[Task item]
Precisely the lines from the one with "white cone A8" through the end of the data, both included, must make up the response, each restated word for word.

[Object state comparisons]
╭──

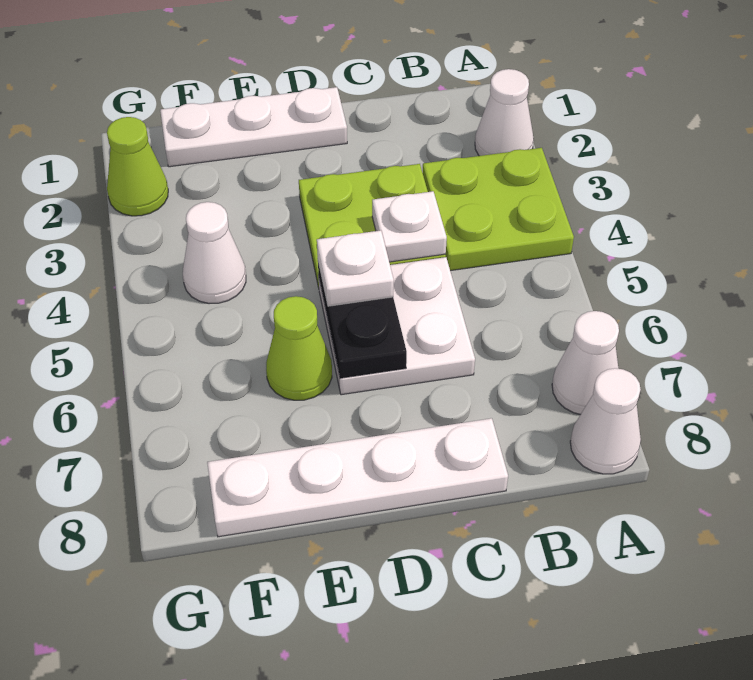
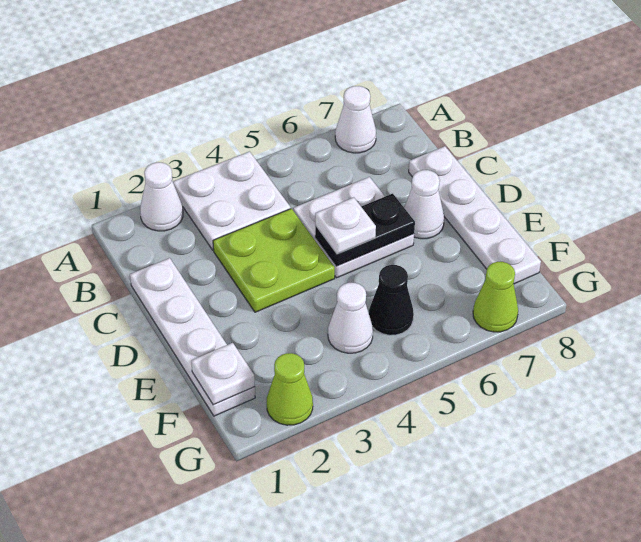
lime plate A3:B4 level 1 -> white plate A3:B4 level 1
white cone A8 level 1 -> white cone D7 level 1
white plate C4 level 2 -> white plate F1 level 2
white plate D1:F1 level 1 -> white plate C1:F1 level 1
lime cone E6 level 1 -> lime cone G7 level 1
none -> black cone F5 level 1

╰──

[Task solution]
white cone A8 level 1 -> white cone D7 level 1
white plate C4 level 2 -> white plate F1 level 2
white plate D1:F1 level 1 -> white plate C1:F1 level 1
lime cone E6 level 1 -> lime cone G7 level 1
none -> black cone F5 level 1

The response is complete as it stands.